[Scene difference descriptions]

========================

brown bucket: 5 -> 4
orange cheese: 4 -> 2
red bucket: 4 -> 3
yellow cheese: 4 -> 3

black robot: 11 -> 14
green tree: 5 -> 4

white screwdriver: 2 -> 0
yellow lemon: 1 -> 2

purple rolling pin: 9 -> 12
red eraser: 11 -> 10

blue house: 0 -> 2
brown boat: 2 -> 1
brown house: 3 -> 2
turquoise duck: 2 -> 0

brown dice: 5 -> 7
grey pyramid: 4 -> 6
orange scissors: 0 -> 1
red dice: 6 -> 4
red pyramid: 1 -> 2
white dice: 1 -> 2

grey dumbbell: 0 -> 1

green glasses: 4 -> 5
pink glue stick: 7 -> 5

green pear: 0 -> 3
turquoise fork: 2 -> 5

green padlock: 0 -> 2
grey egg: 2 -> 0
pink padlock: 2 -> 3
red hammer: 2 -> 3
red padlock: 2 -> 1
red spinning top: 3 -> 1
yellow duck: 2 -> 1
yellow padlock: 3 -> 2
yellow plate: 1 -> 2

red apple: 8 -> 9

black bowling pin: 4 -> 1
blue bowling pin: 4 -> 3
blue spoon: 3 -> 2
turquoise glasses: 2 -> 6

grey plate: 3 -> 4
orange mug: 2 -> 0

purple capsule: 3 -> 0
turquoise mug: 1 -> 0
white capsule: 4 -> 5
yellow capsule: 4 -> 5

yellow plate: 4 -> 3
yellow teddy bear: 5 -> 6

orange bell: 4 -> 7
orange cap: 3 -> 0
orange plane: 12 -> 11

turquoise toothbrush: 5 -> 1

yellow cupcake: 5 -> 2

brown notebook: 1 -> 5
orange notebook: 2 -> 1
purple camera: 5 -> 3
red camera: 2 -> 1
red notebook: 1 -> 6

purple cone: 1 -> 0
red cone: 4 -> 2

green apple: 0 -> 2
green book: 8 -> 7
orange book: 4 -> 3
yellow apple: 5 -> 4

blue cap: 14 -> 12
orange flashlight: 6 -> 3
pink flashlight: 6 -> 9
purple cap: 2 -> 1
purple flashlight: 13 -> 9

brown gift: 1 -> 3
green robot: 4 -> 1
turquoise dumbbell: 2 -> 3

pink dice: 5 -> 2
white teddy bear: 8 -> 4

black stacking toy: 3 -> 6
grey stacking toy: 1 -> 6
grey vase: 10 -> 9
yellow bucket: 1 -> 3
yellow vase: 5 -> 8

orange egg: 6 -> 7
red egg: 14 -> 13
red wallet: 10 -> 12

========================

*Task objective:* Looking at the data above, state how many of its lines contain the word "flashlight", and give nothing but that number.

*Written answer:* 3